··· Provided records

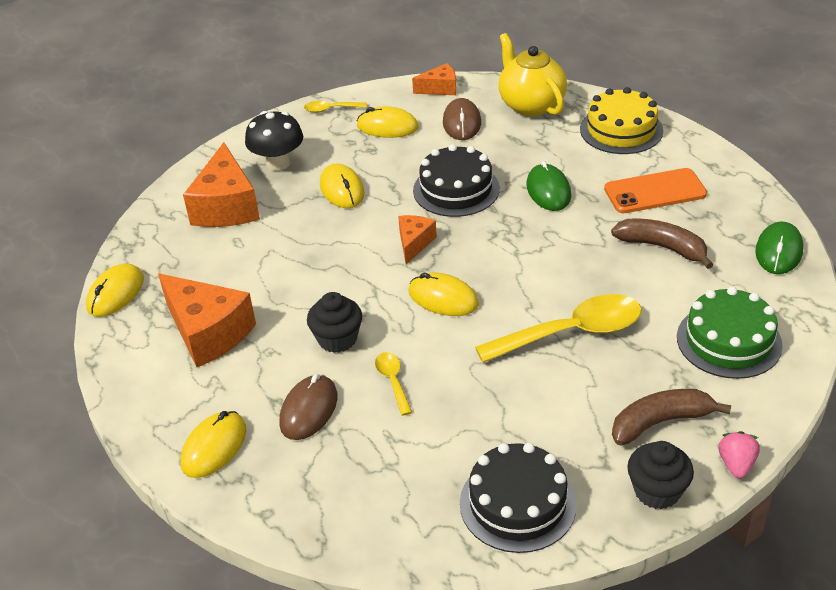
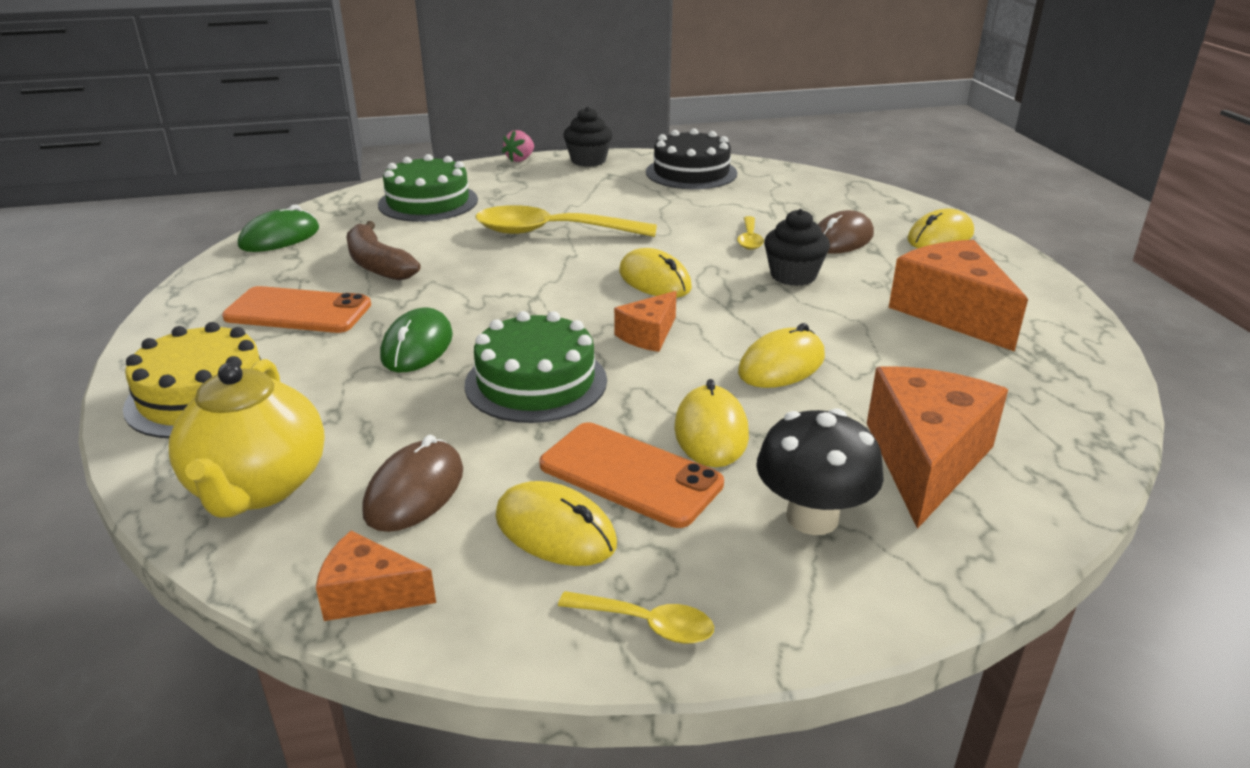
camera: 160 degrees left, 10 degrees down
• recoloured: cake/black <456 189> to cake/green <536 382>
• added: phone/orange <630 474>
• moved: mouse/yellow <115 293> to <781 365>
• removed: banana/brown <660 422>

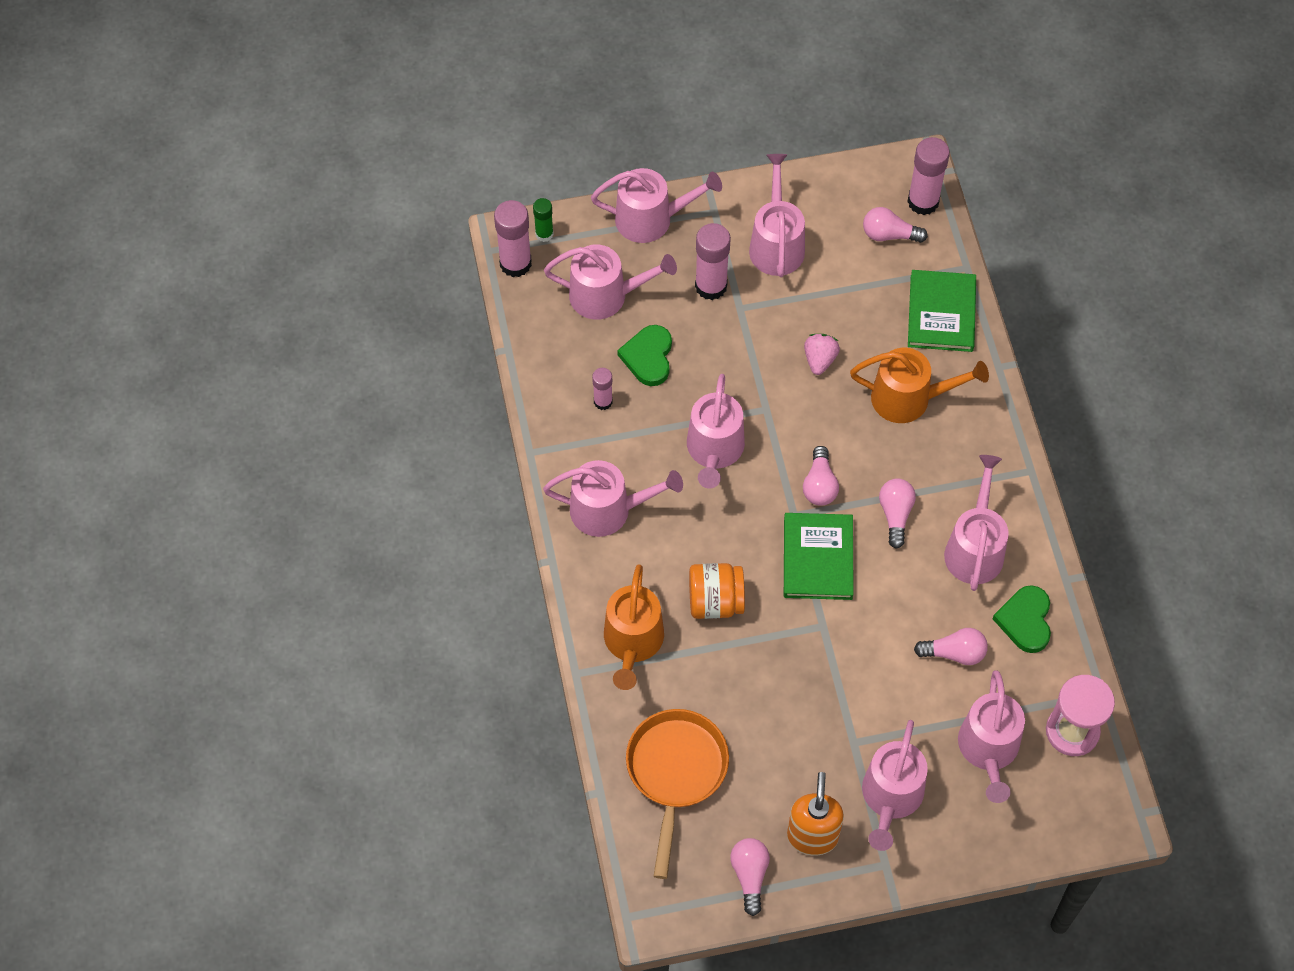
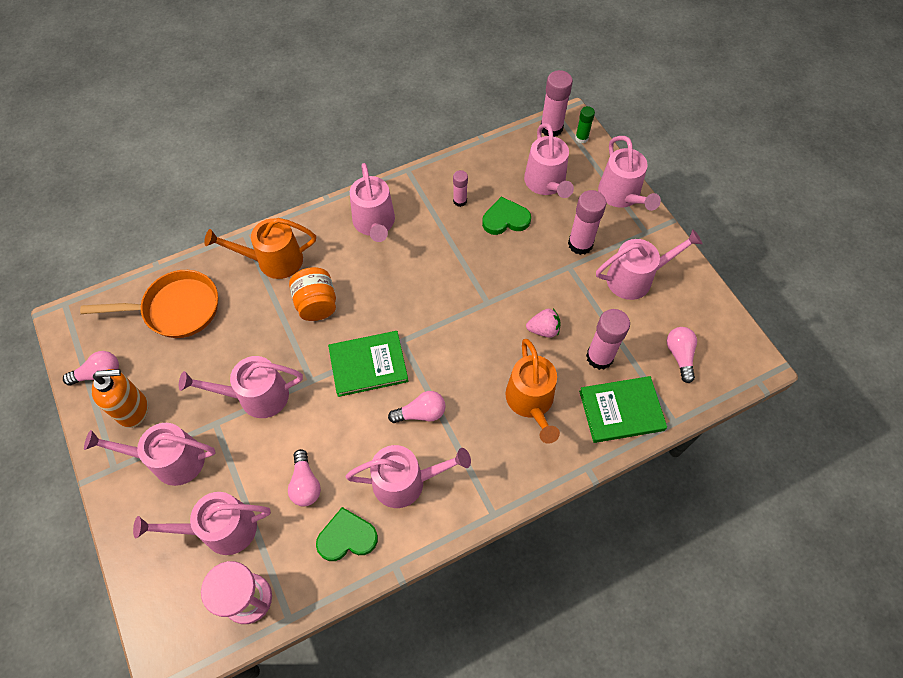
camera: 75 degrees right, 0 degrees up
• moved: watering can/pink <714 450> to <256 396>
• moved: glue stick/pink <923 201> to <599 357>
• removed: light bulb/pink <819 485>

······

**Work to complete**
Your task is to reproduce exactly the lines from the one with "cake/green <536 382>" to the end of the material, both included, with the pictures left out.

**Your solution**
• recoloured: cake/black <456 189> to cake/green <536 382>
• added: phone/orange <630 474>
• moved: mouse/yellow <115 293> to <781 365>
• removed: banana/brown <660 422>

camera: 75 degrees right, 0 degrees up
• moved: watering can/pink <714 450> to <256 396>
• moved: glue stick/pink <923 201> to <599 357>
• removed: light bulb/pink <819 485>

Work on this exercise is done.